DATA PROVIDED below:

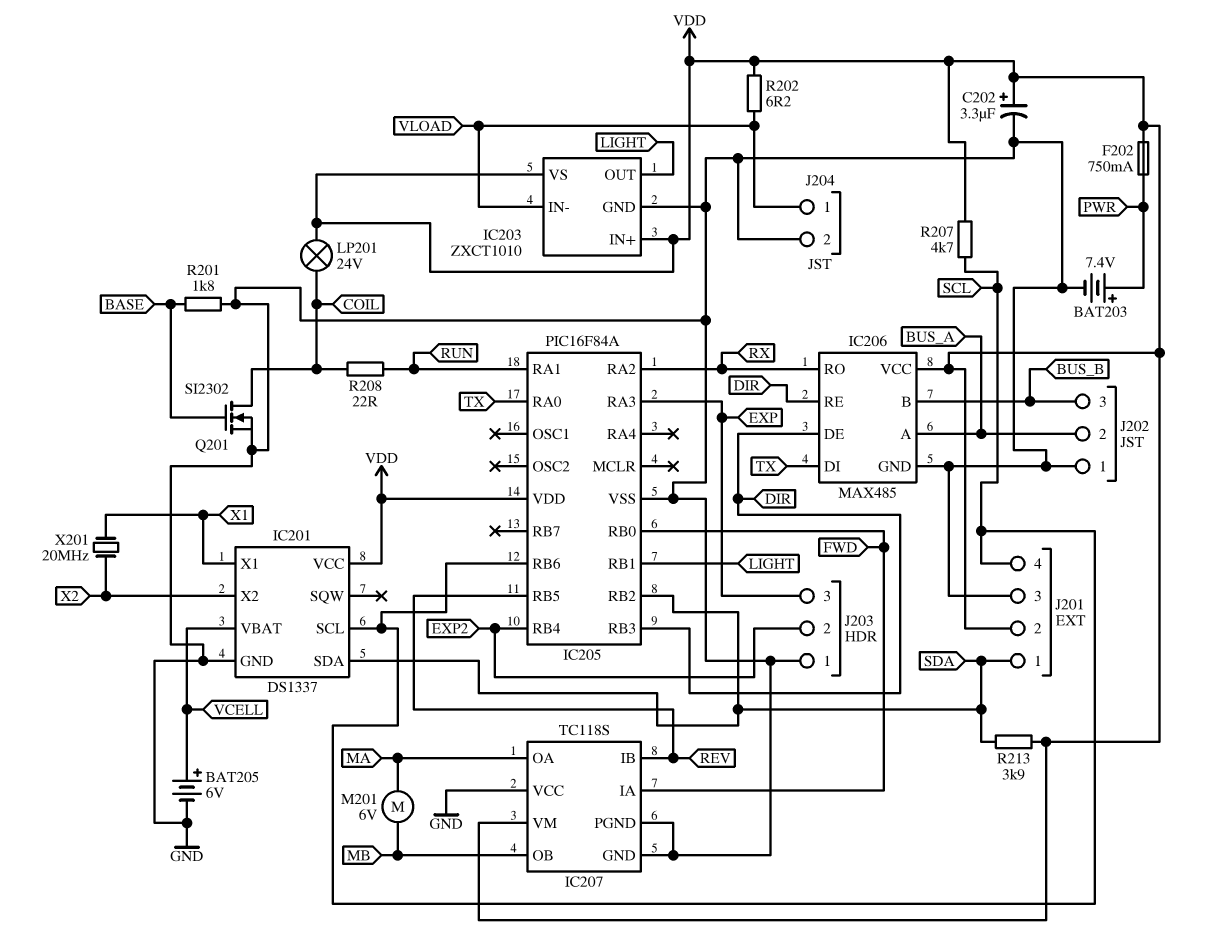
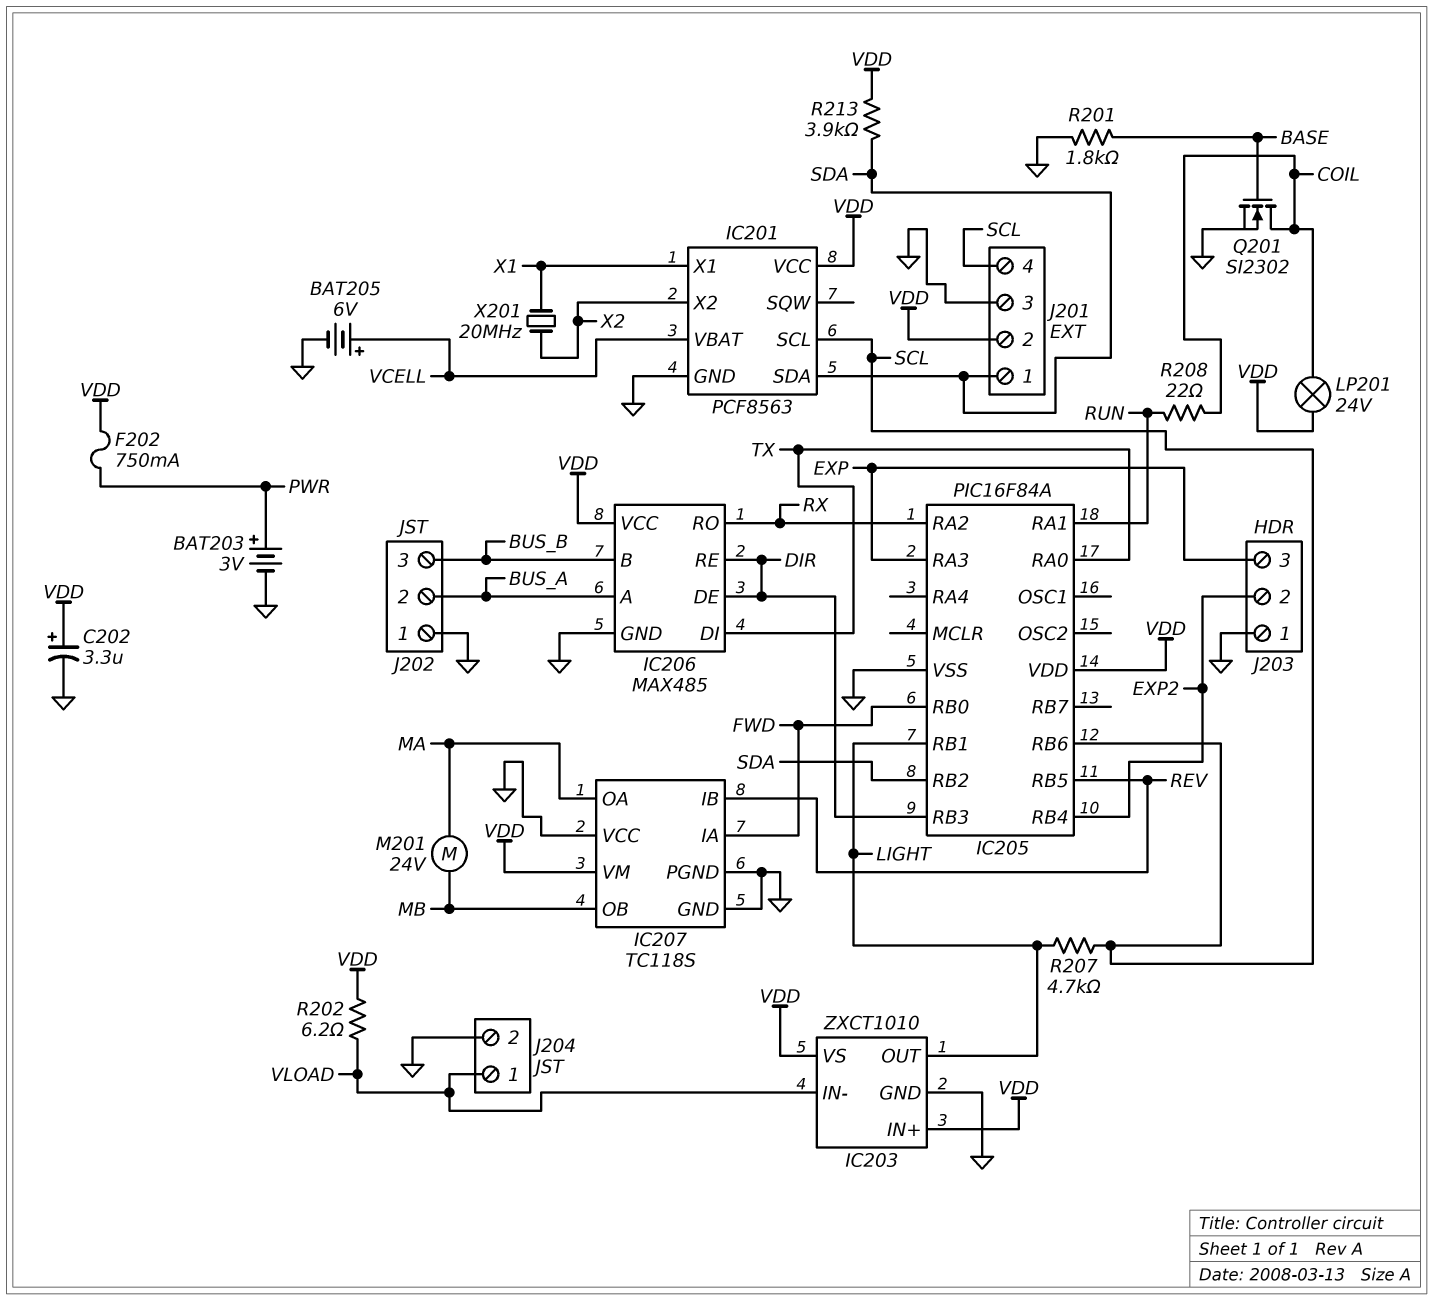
BAT203: 7.4V (plus PWR, minus GND) -> 3V (plus PWR, minus GND)
IC201: DS1337 -> PCF8563
M201: motor 6V (MA, MB) -> motor 24V (MA, MB)
R207: 4.7k (SCL, VDD) -> 4.7k (LIGHT, SCL)

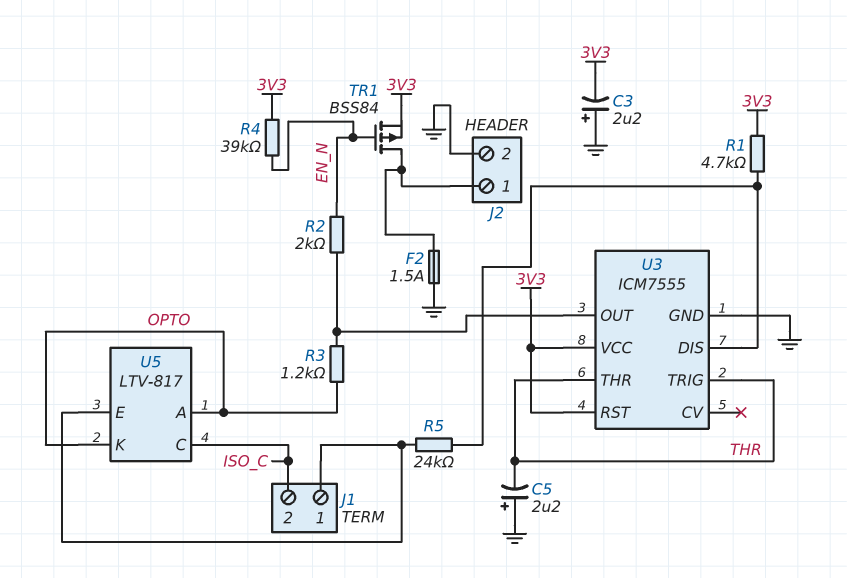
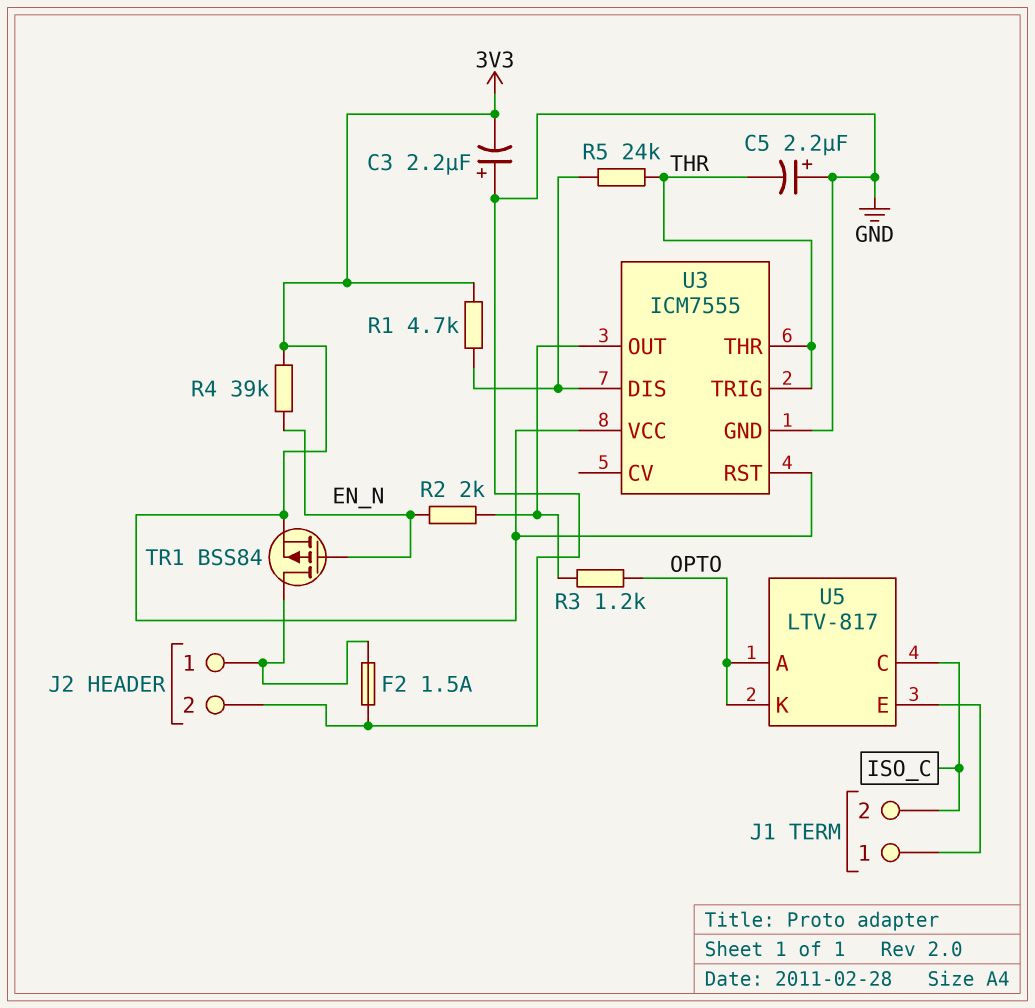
R5: 24k (J1/1, U3/DIS) -> 24k (THR, U3/DIS)

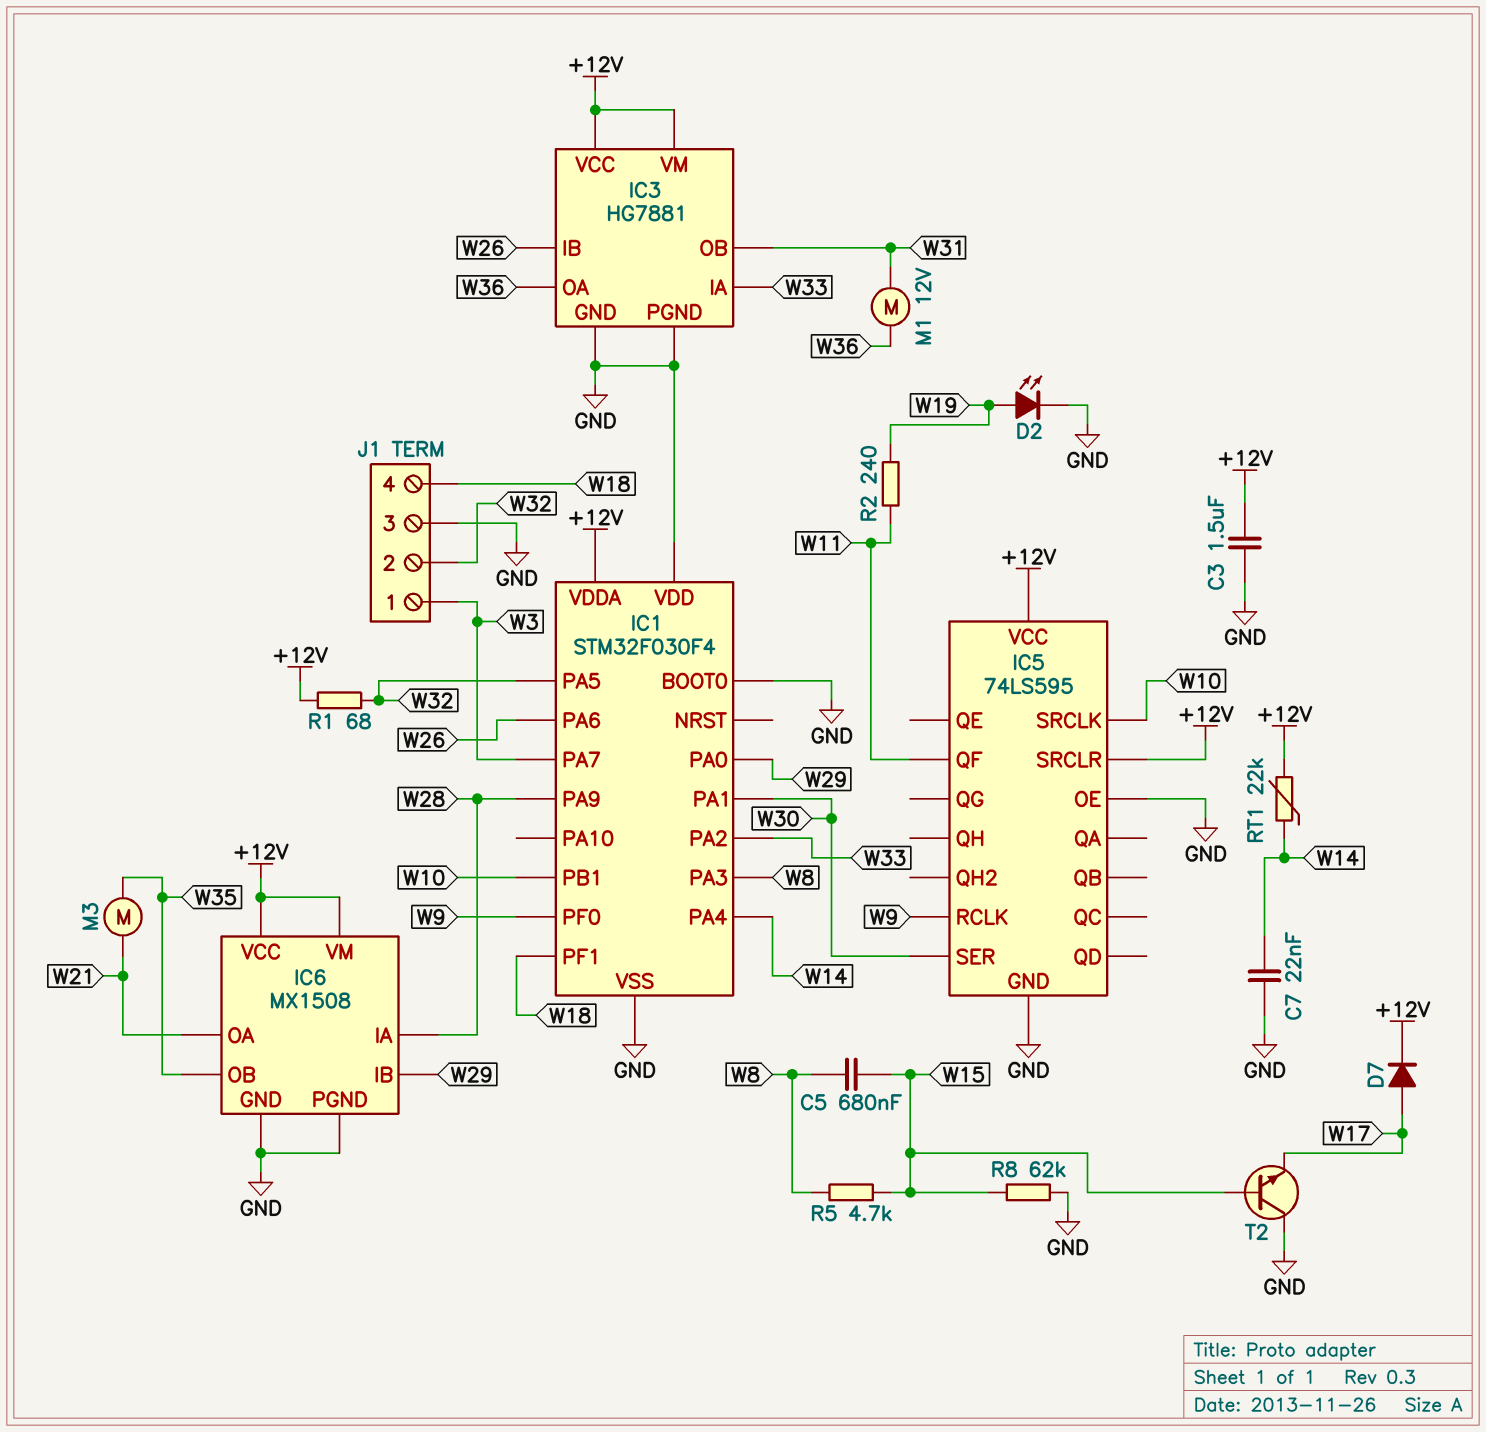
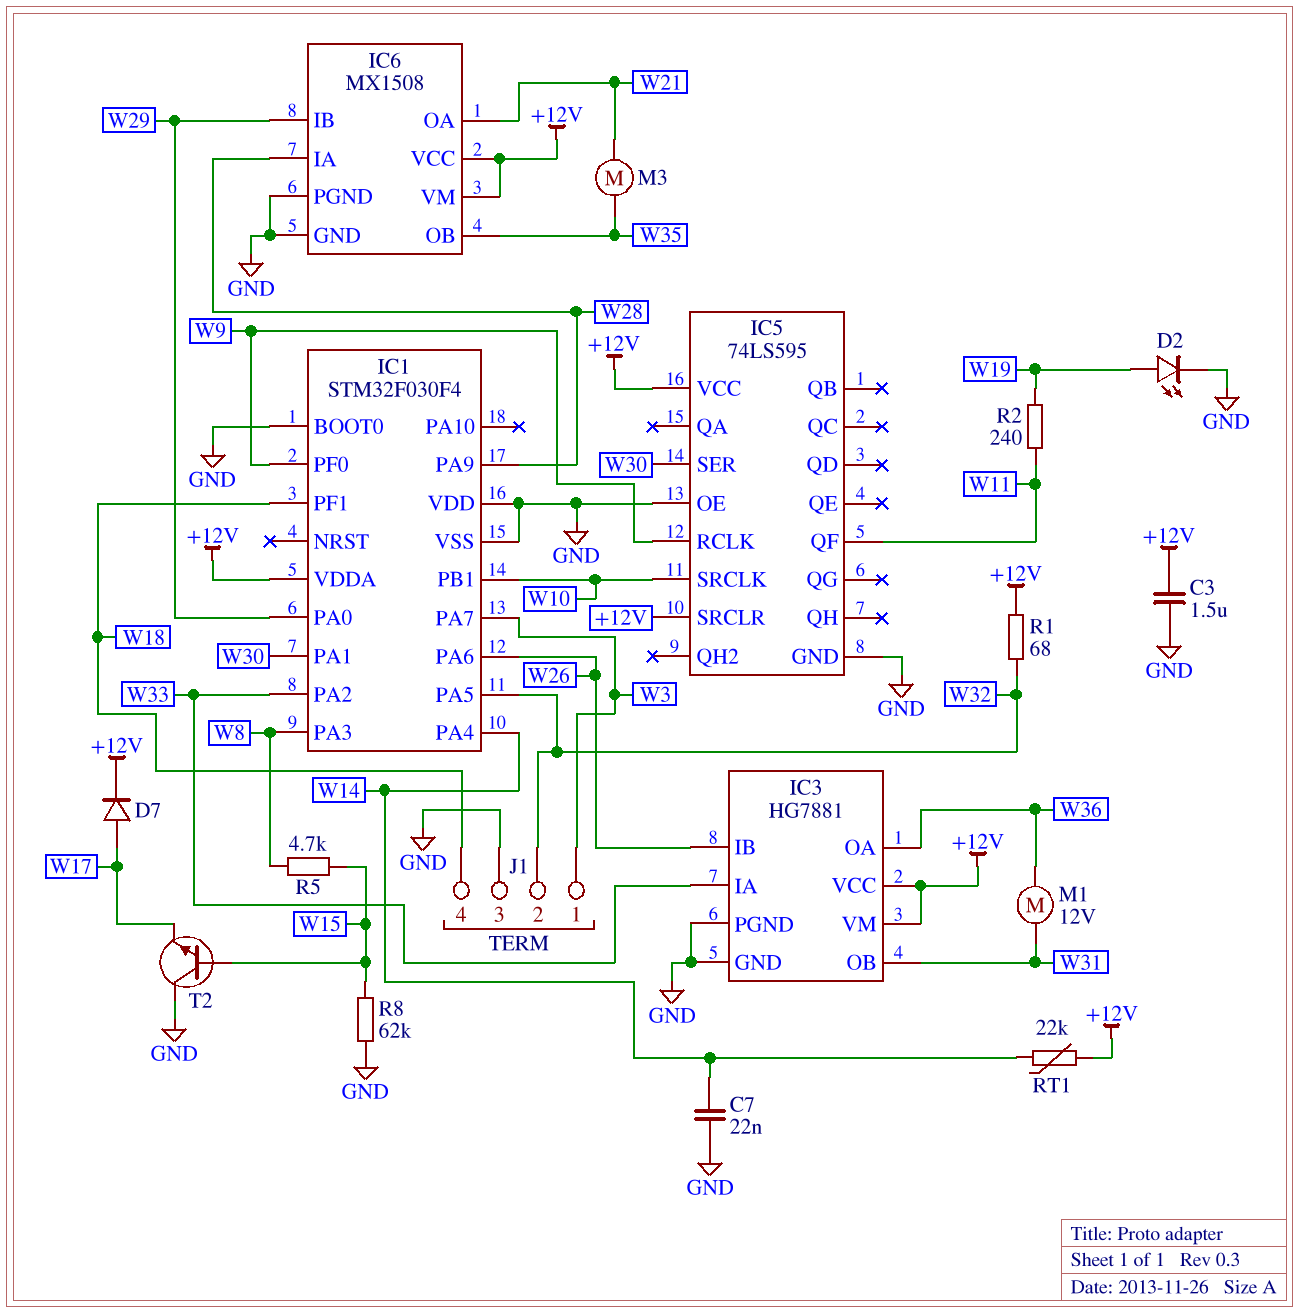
C5: 680nF (W8, W15) -> none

End of DATA PROVIDED.

### DESCRIPTION OF THE TASK
Return exactly the lines from the one with "IC201: DS1337 -> PCF8563" through the last line of the entries above, both ends included. No pictures may appear in the copy.

### RESULT FOR THIS EXERCISE
IC201: DS1337 -> PCF8563
M201: motor 6V (MA, MB) -> motor 24V (MA, MB)
R207: 4.7k (SCL, VDD) -> 4.7k (LIGHT, SCL)

R5: 24k (J1/1, U3/DIS) -> 24k (THR, U3/DIS)

C5: 680nF (W8, W15) -> none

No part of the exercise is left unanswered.